REQUIREMENT: Start to finish, print the data below exactly, without the images.

DATA EXCERPT:
+ + +

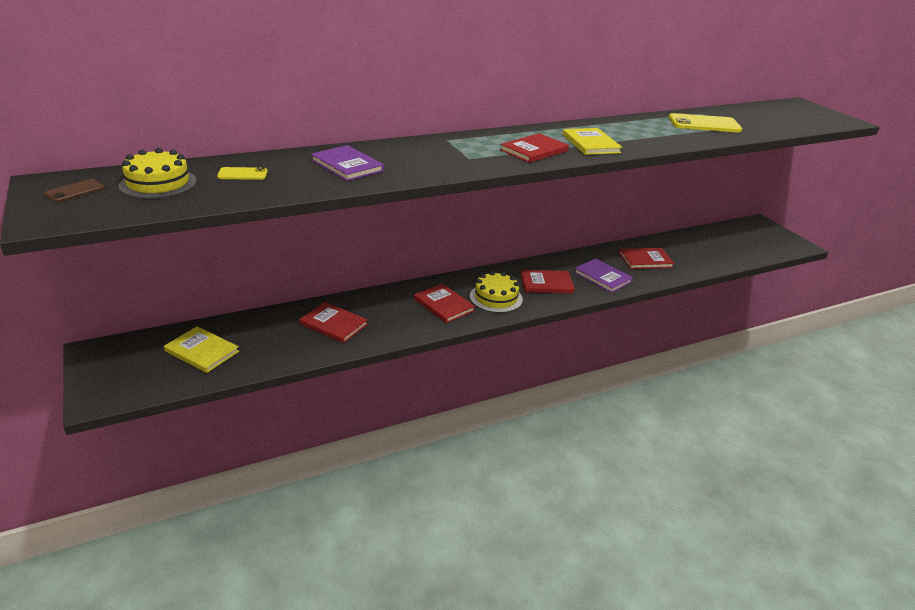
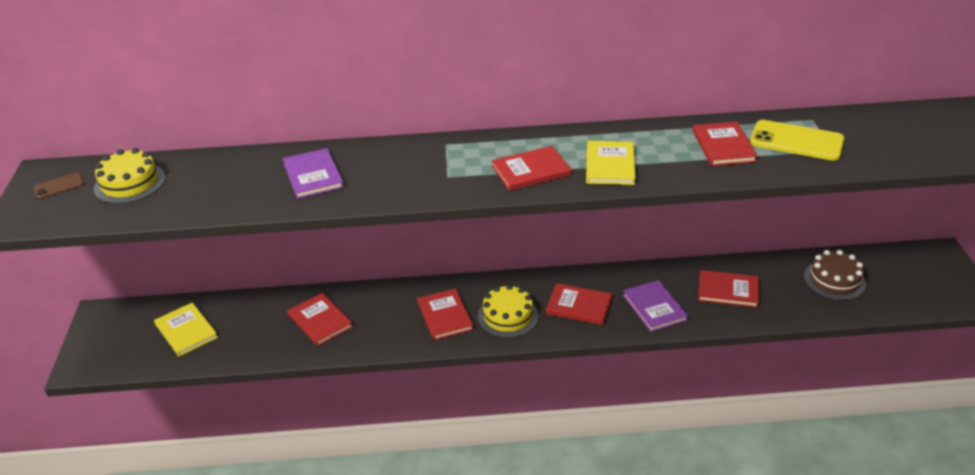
camera: 25 degrees right, 5 degrees up
(242, 174) = (208, 178): yellow phone -> none
(659, 129) = (723, 146): none -> red book
(709, 245) = (834, 280): none -> brown cake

+ + +

WRITTEN ANSWER:
camera: 25 degrees right, 5 degrees up
(242, 174) = (208, 178): yellow phone -> none
(659, 129) = (723, 146): none -> red book
(709, 245) = (834, 280): none -> brown cake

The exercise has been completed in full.